[Collected data entries]

* * * * *

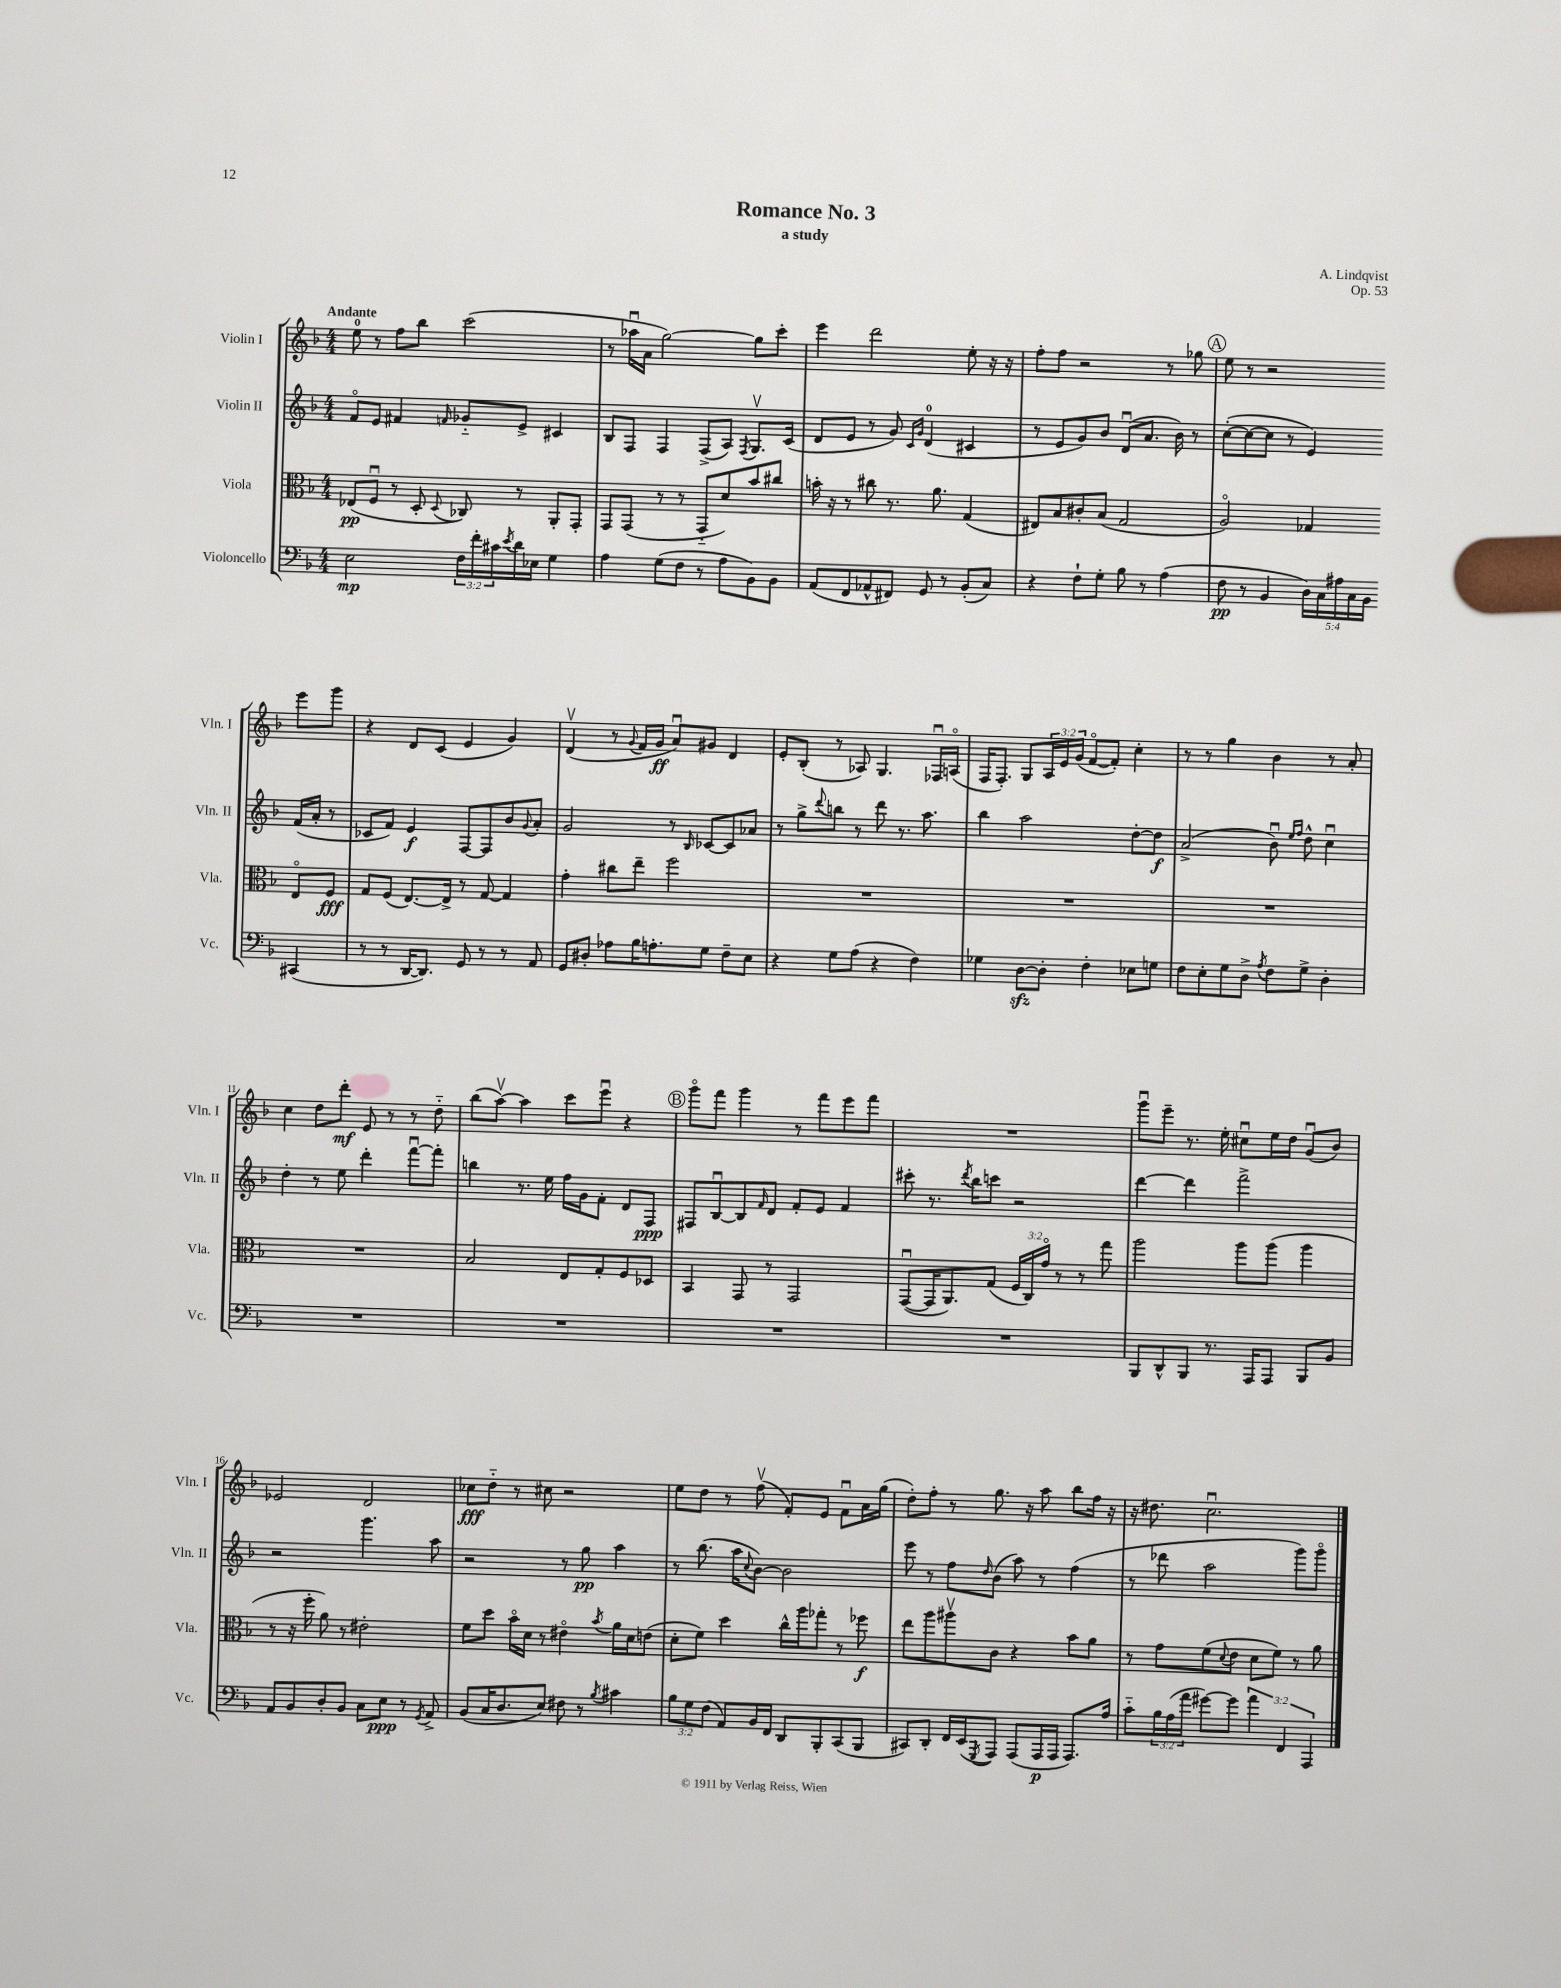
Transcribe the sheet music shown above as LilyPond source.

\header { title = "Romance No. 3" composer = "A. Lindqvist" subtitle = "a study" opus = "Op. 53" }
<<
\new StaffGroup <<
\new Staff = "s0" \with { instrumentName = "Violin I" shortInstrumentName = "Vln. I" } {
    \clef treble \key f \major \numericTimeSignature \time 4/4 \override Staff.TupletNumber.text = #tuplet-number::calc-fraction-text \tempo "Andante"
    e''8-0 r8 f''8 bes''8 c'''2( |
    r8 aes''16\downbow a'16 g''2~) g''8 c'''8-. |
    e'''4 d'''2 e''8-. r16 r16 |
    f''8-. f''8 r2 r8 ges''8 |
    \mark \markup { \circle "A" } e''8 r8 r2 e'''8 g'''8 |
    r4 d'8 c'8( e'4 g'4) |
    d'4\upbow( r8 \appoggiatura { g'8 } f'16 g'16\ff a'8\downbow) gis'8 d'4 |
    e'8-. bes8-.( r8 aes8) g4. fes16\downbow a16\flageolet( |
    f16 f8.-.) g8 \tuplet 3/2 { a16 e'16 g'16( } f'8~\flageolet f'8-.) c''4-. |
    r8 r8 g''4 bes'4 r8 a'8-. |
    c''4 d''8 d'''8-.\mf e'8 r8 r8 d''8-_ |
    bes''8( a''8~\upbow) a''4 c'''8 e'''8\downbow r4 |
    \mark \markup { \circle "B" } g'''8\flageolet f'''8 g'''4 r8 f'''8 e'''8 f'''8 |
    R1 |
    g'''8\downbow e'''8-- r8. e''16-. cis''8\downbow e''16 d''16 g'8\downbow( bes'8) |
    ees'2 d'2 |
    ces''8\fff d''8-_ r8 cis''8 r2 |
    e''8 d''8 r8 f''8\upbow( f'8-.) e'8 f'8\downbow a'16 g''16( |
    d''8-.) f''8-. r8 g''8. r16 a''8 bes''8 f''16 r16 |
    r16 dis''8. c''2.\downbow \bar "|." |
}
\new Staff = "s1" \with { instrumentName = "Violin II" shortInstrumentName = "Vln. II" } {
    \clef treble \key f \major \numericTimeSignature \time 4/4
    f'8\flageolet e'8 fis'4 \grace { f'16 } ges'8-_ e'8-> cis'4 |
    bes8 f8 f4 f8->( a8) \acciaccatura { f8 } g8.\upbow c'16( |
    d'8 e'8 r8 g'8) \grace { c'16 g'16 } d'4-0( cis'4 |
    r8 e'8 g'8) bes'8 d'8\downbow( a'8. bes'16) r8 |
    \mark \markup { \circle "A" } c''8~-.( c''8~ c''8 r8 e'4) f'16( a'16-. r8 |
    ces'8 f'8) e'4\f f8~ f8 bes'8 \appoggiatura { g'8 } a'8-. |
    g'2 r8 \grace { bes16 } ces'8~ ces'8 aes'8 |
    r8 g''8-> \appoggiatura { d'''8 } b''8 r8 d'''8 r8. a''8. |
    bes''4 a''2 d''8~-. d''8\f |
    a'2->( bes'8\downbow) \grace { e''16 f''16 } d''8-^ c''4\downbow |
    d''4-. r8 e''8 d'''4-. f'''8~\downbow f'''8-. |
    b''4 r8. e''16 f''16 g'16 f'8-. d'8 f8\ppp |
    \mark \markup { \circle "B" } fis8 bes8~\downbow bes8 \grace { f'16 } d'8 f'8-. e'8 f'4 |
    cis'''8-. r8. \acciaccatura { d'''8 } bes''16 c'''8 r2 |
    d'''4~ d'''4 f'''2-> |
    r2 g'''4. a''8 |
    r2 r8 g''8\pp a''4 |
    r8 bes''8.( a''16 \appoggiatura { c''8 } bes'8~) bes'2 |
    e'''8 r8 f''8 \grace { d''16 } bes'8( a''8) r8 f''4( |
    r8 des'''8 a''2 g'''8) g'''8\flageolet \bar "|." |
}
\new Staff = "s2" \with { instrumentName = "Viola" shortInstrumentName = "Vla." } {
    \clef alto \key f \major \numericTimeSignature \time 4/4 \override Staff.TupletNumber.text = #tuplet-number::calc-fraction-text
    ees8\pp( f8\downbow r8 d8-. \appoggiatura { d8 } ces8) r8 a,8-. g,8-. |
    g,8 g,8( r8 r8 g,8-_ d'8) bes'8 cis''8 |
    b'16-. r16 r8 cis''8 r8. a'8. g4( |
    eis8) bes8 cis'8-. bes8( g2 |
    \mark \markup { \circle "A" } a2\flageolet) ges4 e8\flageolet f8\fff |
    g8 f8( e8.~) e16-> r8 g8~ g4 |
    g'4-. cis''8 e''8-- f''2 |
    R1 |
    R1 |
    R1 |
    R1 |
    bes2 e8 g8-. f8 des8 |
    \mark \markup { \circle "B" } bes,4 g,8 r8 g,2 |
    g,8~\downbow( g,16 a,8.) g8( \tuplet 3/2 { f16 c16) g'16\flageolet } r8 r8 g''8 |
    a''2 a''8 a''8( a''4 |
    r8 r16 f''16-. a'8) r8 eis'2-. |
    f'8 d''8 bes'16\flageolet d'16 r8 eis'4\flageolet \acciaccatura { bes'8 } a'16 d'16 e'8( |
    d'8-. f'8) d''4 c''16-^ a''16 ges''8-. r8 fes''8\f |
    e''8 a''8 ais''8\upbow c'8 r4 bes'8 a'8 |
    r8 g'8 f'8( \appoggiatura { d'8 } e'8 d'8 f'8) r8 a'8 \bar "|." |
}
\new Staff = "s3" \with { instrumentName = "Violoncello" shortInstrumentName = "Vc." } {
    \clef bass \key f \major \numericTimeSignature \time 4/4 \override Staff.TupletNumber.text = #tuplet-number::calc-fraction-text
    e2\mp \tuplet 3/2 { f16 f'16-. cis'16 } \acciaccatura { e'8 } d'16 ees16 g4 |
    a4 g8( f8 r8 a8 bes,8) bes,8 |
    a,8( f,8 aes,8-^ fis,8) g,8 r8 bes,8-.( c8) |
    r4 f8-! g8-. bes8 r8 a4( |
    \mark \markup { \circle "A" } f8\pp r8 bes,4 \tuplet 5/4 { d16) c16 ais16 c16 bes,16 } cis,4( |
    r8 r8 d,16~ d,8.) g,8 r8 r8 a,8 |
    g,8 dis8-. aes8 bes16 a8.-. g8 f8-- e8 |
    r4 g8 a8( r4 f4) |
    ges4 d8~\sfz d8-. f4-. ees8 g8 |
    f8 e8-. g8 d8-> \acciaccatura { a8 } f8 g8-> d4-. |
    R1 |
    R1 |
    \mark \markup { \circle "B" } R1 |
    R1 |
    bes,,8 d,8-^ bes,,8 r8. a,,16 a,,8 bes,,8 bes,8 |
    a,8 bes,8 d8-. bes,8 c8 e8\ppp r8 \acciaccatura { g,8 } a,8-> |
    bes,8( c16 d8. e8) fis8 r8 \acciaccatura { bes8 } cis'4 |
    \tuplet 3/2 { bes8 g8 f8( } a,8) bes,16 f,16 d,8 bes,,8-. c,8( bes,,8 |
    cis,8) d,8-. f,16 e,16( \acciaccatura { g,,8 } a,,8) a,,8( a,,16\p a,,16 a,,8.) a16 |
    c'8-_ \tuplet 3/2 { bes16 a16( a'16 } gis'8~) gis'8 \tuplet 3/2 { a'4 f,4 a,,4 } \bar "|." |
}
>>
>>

* * * * *

• _Do this_: From the items above, pull out every line that contains the string "appoggiatura" and copy each one unchanged.

• _Completed exercise_:
    d'4\upbow( r8 \appoggiatura { g'8 } f'16 g'16\ff a'8\downbow) gis'8 d'4 |
    ces'8 f'8) e'4\f f8~ f8 bes'8 \appoggiatura { g'8 } a'8-. |
    r8 g''8-> \appoggiatura { d'''8 } b''8 r8 d'''8 r8. a''8. |
    r8 bes''8.( a''16 \appoggiatura { c''8 } bes'8~) bes'2 |
    ees8\pp( f8\downbow r8 d8-. \appoggiatura { d8 } ces8) r8 a,8-. g,8-. |
    r8 g'8 f'8( \appoggiatura { d'8 } e'8 d'8 f'8) r8 a'8 \bar "|." |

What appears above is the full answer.